- Your task -
Gather every line below where "MISO" appears.

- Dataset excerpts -
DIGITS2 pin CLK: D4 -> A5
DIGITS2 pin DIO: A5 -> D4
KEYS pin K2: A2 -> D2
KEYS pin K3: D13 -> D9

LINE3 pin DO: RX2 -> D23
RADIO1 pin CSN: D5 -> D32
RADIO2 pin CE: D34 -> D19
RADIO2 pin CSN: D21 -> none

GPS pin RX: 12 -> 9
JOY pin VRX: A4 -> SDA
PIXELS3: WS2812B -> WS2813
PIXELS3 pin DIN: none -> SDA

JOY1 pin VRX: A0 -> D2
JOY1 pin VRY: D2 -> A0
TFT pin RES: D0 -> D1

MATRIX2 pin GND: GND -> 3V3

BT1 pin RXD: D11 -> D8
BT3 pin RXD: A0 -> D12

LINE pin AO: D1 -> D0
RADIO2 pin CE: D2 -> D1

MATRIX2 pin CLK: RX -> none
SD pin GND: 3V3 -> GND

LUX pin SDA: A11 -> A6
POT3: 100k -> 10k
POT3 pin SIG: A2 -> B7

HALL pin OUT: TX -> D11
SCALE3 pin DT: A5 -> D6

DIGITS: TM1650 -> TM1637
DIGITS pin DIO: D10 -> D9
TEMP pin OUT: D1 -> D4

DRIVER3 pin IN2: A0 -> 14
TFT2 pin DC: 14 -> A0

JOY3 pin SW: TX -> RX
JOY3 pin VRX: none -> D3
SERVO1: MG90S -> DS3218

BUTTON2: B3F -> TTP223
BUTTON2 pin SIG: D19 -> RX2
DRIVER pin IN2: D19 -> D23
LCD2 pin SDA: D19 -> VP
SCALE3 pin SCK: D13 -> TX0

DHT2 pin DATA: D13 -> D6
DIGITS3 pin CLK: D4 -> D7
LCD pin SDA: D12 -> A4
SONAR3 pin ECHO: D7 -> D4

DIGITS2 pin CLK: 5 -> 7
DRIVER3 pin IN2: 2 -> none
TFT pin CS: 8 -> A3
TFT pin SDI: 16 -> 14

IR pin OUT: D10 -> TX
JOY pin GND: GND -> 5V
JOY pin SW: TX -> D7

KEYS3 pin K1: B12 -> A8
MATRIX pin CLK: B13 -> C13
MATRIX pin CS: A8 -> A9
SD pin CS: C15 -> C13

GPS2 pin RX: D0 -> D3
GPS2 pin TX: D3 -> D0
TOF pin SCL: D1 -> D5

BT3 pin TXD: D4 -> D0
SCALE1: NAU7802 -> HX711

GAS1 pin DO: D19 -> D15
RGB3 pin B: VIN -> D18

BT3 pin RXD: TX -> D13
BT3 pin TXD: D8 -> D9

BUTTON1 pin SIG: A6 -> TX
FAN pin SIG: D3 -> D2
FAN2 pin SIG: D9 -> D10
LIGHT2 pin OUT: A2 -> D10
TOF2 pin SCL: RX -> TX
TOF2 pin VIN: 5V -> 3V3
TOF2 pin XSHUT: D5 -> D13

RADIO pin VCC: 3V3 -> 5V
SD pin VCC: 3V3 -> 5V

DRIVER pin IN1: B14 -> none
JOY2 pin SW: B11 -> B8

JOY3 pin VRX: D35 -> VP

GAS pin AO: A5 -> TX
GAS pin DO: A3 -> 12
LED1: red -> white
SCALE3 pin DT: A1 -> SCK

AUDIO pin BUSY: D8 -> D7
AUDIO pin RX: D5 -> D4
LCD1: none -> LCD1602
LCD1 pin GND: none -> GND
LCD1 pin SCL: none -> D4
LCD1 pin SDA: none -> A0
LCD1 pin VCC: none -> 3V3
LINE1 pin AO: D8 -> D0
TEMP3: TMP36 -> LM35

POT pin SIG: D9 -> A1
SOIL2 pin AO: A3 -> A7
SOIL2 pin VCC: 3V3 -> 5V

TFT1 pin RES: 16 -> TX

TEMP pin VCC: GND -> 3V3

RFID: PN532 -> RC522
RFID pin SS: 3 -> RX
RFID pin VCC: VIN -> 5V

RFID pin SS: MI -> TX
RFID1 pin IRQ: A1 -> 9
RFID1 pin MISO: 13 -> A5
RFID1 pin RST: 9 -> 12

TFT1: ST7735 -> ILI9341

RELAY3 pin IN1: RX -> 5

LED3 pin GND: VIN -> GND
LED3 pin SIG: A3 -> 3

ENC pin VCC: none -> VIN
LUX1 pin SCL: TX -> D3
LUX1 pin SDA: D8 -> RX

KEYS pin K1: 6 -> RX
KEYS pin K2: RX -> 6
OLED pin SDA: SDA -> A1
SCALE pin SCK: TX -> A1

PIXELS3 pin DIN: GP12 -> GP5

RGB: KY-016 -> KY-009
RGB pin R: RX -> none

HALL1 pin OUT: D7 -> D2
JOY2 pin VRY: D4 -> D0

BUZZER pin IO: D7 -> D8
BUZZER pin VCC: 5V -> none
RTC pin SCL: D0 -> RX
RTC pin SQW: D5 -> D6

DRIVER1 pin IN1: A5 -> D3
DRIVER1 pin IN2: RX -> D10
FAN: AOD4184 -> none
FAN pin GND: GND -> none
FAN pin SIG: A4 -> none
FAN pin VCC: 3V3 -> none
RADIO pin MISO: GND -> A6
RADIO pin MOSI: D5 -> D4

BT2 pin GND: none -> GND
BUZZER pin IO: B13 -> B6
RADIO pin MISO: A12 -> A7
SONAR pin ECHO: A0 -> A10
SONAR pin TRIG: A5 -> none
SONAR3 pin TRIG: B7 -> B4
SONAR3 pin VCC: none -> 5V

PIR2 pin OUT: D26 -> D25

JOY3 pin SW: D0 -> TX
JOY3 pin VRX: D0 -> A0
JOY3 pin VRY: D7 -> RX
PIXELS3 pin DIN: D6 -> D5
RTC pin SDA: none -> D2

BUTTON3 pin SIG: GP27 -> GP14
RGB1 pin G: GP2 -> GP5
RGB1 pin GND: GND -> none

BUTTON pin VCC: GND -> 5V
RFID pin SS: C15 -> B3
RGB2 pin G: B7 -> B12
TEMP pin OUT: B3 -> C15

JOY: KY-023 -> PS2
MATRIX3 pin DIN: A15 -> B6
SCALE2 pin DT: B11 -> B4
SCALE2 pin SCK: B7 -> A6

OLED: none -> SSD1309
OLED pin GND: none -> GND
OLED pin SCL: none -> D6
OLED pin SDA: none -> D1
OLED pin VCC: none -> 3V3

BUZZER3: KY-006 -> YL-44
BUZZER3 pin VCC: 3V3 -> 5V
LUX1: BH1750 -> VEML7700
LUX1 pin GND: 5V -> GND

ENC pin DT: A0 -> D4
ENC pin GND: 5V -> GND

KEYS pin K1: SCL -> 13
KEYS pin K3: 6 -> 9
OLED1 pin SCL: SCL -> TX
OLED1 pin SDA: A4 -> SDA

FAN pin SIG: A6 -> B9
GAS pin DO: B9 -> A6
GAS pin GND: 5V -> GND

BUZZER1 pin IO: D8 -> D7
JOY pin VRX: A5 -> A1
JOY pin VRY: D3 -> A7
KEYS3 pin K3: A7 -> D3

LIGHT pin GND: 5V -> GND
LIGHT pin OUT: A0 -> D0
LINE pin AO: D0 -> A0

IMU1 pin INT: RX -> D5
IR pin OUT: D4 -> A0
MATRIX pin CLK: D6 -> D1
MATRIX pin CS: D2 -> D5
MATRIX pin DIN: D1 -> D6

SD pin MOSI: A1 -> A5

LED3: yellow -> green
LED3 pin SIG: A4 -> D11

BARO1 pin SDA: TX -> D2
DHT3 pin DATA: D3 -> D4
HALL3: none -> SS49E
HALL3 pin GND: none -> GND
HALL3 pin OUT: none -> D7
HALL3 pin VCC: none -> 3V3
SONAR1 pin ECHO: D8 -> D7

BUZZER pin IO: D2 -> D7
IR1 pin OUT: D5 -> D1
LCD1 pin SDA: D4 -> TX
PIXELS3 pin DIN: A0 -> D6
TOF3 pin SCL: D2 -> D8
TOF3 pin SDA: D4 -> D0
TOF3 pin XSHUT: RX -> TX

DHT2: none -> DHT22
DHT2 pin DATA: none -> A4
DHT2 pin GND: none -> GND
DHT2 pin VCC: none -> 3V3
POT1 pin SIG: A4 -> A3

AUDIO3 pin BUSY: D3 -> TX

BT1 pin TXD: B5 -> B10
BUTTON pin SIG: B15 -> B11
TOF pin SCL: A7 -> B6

- Solution to this problem -
RFID1 pin MISO: 13 -> A5
RADIO pin MISO: GND -> A6
RADIO pin MISO: A12 -> A7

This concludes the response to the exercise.